### Material for this task

____________________

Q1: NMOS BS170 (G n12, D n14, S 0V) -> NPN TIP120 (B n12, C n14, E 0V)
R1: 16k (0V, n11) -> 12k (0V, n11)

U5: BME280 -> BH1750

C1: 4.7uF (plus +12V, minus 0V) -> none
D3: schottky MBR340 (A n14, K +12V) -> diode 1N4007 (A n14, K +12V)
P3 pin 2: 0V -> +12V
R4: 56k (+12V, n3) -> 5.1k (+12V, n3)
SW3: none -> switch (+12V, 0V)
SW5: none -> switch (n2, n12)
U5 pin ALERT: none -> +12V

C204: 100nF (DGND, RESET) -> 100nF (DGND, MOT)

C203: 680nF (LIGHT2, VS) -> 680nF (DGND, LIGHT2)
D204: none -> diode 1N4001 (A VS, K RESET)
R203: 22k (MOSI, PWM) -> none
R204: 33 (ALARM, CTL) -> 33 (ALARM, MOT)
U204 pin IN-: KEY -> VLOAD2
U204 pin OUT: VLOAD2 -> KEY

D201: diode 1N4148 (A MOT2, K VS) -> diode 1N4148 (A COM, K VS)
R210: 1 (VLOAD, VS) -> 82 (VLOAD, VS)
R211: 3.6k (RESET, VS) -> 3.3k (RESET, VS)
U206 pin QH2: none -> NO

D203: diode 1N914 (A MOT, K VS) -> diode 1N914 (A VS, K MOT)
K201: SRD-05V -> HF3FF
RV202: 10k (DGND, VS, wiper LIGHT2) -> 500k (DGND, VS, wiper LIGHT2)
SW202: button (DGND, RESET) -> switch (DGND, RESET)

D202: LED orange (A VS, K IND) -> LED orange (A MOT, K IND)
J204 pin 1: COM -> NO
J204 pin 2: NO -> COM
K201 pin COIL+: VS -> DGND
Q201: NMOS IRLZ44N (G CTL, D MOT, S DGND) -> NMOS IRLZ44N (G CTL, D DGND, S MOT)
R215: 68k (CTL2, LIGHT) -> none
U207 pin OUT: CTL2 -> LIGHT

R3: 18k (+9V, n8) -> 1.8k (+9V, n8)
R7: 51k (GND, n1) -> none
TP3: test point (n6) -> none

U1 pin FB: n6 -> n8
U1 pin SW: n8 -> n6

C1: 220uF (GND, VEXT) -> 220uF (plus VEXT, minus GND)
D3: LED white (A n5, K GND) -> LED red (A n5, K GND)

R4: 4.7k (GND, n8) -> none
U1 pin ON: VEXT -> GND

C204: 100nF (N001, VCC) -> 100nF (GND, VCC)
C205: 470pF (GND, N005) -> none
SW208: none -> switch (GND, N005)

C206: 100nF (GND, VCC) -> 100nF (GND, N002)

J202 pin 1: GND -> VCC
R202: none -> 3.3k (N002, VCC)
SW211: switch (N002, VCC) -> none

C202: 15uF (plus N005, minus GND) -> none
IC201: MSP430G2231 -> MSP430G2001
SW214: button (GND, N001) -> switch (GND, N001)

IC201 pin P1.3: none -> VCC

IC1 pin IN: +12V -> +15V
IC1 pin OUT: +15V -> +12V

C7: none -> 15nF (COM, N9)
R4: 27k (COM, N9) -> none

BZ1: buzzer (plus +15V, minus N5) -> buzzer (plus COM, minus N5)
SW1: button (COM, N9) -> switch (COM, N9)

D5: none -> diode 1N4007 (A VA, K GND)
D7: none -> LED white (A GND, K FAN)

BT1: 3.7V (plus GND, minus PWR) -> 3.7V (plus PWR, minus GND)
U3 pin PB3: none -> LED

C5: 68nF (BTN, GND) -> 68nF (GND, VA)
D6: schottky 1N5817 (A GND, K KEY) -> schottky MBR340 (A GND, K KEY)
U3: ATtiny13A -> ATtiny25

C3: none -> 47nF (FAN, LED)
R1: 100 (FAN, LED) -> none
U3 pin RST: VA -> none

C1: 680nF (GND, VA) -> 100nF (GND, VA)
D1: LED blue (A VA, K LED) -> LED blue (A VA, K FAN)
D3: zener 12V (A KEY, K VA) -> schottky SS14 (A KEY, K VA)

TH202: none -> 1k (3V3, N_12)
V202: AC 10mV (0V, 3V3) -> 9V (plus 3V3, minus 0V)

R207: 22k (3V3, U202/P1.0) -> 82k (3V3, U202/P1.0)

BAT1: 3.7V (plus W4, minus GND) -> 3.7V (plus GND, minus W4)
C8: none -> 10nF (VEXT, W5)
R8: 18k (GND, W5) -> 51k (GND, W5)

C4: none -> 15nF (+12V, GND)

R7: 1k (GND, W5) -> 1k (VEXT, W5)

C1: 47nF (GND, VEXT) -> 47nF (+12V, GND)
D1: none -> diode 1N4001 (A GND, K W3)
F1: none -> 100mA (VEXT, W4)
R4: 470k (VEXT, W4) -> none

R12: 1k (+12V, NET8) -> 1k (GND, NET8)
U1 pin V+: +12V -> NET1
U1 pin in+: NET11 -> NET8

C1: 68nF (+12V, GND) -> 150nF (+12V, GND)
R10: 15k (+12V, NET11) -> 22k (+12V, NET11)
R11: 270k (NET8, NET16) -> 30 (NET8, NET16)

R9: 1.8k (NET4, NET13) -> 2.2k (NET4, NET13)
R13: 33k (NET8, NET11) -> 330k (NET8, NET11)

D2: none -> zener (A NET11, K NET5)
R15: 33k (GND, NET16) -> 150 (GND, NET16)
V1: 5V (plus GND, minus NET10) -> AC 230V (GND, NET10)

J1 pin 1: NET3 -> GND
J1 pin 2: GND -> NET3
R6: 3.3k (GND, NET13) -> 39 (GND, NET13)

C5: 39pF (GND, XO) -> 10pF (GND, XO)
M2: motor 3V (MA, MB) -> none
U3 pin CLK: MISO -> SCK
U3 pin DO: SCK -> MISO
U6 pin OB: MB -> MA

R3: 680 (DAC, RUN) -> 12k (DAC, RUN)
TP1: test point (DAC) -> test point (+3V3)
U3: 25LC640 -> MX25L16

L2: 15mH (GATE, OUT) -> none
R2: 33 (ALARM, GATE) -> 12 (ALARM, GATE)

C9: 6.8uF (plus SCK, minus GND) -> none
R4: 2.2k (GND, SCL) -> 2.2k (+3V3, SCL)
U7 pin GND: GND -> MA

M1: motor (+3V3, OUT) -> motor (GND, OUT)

____________________

### What to do
Only the lines holding the string "DGND" are needed; copy each of them from the material above.

### Written response
C204: 100nF (DGND, RESET) -> 100nF (DGND, MOT)
C203: 680nF (LIGHT2, VS) -> 680nF (DGND, LIGHT2)
RV202: 10k (DGND, VS, wiper LIGHT2) -> 500k (DGND, VS, wiper LIGHT2)
SW202: button (DGND, RESET) -> switch (DGND, RESET)
K201 pin COIL+: VS -> DGND
Q201: NMOS IRLZ44N (G CTL, D MOT, S DGND) -> NMOS IRLZ44N (G CTL, D DGND, S MOT)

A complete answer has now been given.